▶ _Problem statement_
Each line of the data should be transcribed exactly as given.

▶ _Difference listings_
• • • • •

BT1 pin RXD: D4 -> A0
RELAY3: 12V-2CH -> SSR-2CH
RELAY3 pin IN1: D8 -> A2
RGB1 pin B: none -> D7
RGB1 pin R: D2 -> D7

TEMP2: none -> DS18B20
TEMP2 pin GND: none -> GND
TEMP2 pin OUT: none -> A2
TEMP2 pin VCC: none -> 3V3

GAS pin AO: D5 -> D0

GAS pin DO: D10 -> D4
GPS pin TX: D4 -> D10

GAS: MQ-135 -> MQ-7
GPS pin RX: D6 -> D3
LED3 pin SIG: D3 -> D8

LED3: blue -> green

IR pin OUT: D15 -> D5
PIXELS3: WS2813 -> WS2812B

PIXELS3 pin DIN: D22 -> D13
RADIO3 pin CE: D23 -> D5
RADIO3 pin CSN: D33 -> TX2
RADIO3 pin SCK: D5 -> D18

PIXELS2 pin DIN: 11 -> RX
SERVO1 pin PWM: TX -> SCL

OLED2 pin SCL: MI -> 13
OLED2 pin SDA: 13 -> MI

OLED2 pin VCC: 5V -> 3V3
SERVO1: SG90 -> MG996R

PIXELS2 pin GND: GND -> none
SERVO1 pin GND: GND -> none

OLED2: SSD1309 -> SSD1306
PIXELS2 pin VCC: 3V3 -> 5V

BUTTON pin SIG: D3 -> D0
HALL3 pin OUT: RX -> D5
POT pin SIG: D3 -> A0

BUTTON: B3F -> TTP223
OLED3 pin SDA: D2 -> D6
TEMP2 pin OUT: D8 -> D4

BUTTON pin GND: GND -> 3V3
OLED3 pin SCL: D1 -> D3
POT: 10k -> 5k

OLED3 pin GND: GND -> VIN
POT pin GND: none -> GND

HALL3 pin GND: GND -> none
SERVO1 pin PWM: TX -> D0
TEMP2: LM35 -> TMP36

• • • • •

▶ _Written response_
BT1 pin RXD: D4 -> A0
RELAY3: 12V-2CH -> SSR-2CH
RELAY3 pin IN1: D8 -> A2
RGB1 pin B: none -> D7
RGB1 pin R: D2 -> D7

TEMP2: none -> DS18B20
TEMP2 pin GND: none -> GND
TEMP2 pin OUT: none -> A2
TEMP2 pin VCC: none -> 3V3

GAS pin AO: D5 -> D0

GAS pin DO: D10 -> D4
GPS pin TX: D4 -> D10

GAS: MQ-135 -> MQ-7
GPS pin RX: D6 -> D3
LED3 pin SIG: D3 -> D8

LED3: blue -> green

IR pin OUT: D15 -> D5
PIXELS3: WS2813 -> WS2812B

PIXELS3 pin DIN: D22 -> D13
RADIO3 pin CE: D23 -> D5
RADIO3 pin CSN: D33 -> TX2
RADIO3 pin SCK: D5 -> D18

PIXELS2 pin DIN: 11 -> RX
SERVO1 pin PWM: TX -> SCL

OLED2 pin SCL: MI -> 13
OLED2 pin SDA: 13 -> MI

OLED2 pin VCC: 5V -> 3V3
SERVO1: SG90 -> MG996R

PIXELS2 pin GND: GND -> none
SERVO1 pin GND: GND -> none

OLED2: SSD1309 -> SSD1306
PIXELS2 pin VCC: 3V3 -> 5V

BUTTON pin SIG: D3 -> D0
HALL3 pin OUT: RX -> D5
POT pin SIG: D3 -> A0

BUTTON: B3F -> TTP223
OLED3 pin SDA: D2 -> D6
TEMP2 pin OUT: D8 -> D4

BUTTON pin GND: GND -> 3V3
OLED3 pin SCL: D1 -> D3
POT: 10k -> 5k

OLED3 pin GND: GND -> VIN
POT pin GND: none -> GND

HALL3 pin GND: GND -> none
SERVO1 pin PWM: TX -> D0
TEMP2: LM35 -> TMP36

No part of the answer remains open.